* WHAT NEEDS TO BE DONE *
Pull every line containing "cactus" out of the listing below.

((

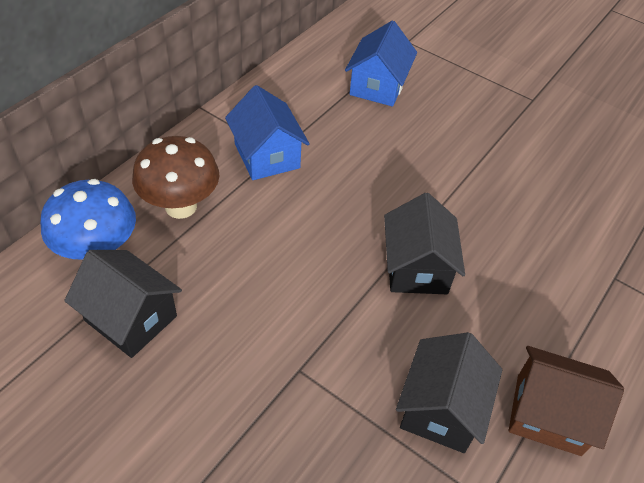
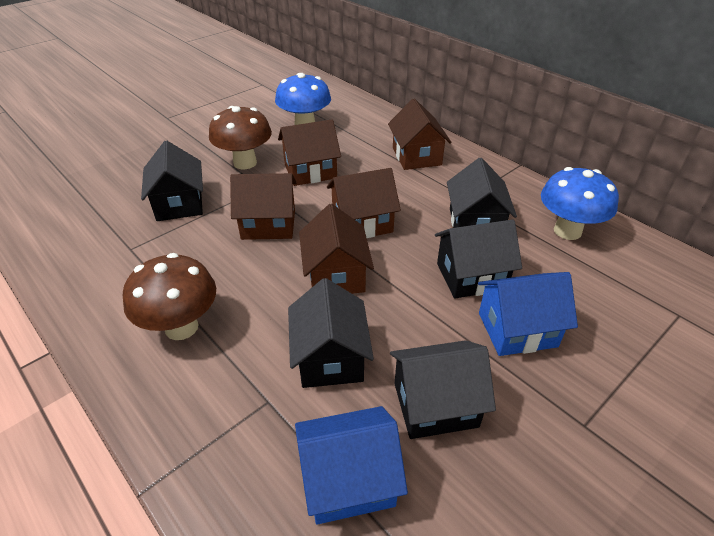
black house: 3 -> 5
blue mushroom: 1 -> 2
brown house: 1 -> 5
brown mushroom: 1 -> 2

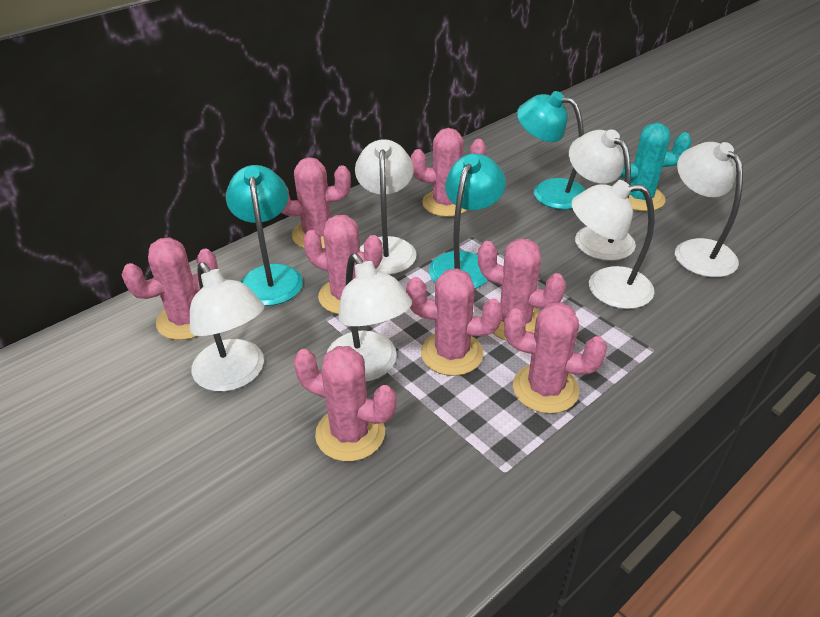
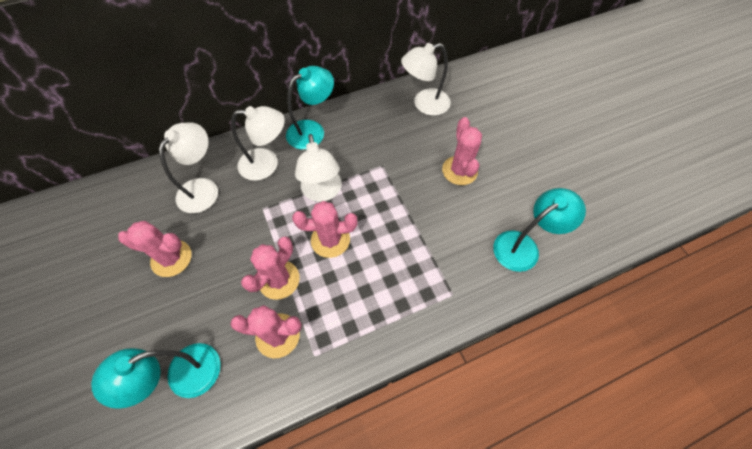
pink cactus: 8 -> 5
turquoise cactus: 1 -> 0
white lamp: 6 -> 4

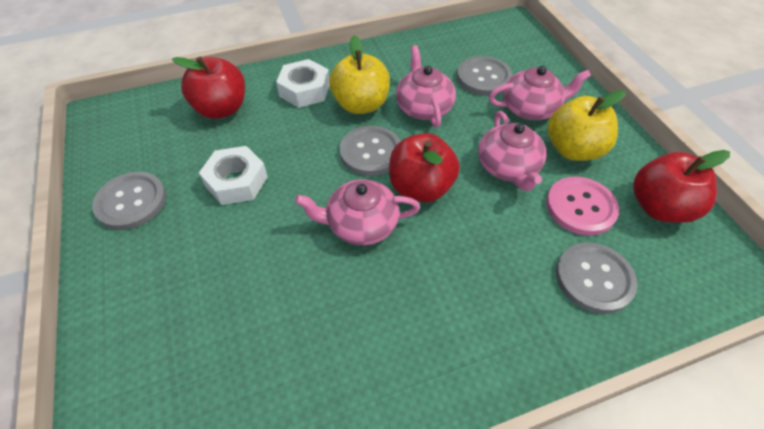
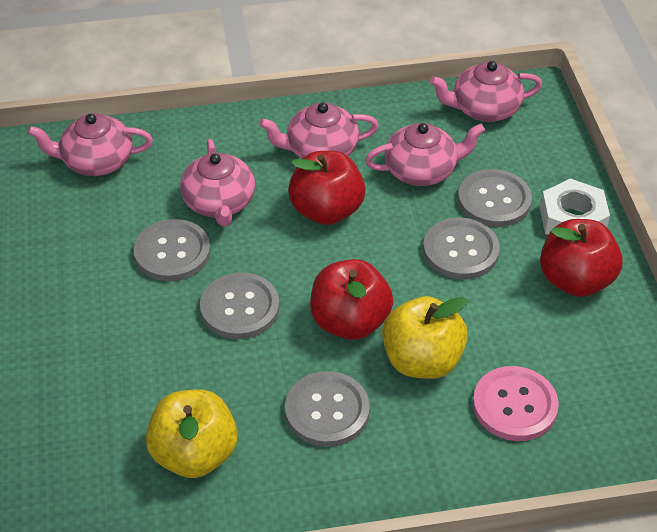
grey button: 4 -> 5
pink teapot: 4 -> 5
white nut: 2 -> 1

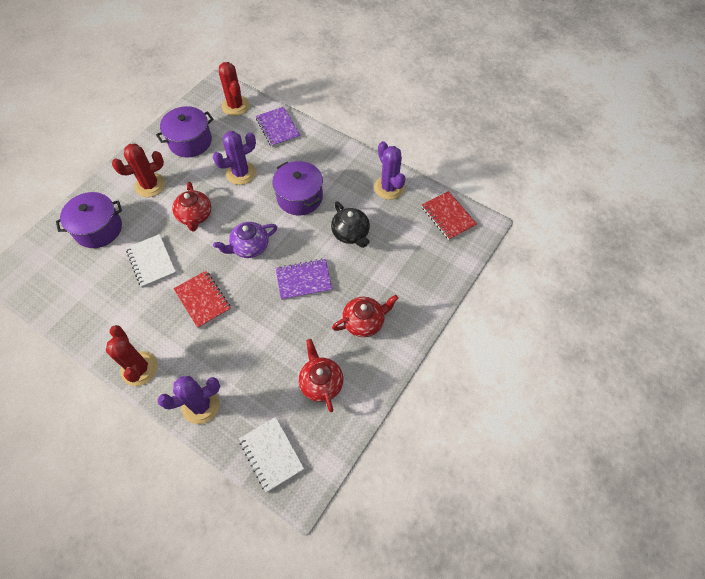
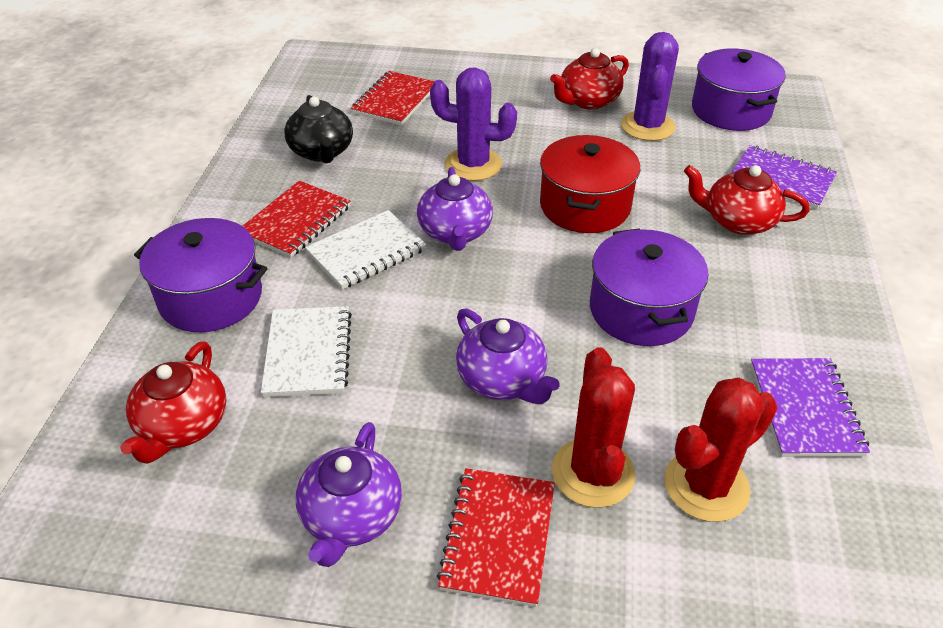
purple cactus: 3 -> 2
purple teapot: 1 -> 3
red cactus: 3 -> 2
red notebook: 2 -> 3
red pot: 0 -> 1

))

* RESPONSE FOR THIS EXERCISE *
pink cactus: 8 -> 5
turquoise cactus: 1 -> 0
purple cactus: 3 -> 2
red cactus: 3 -> 2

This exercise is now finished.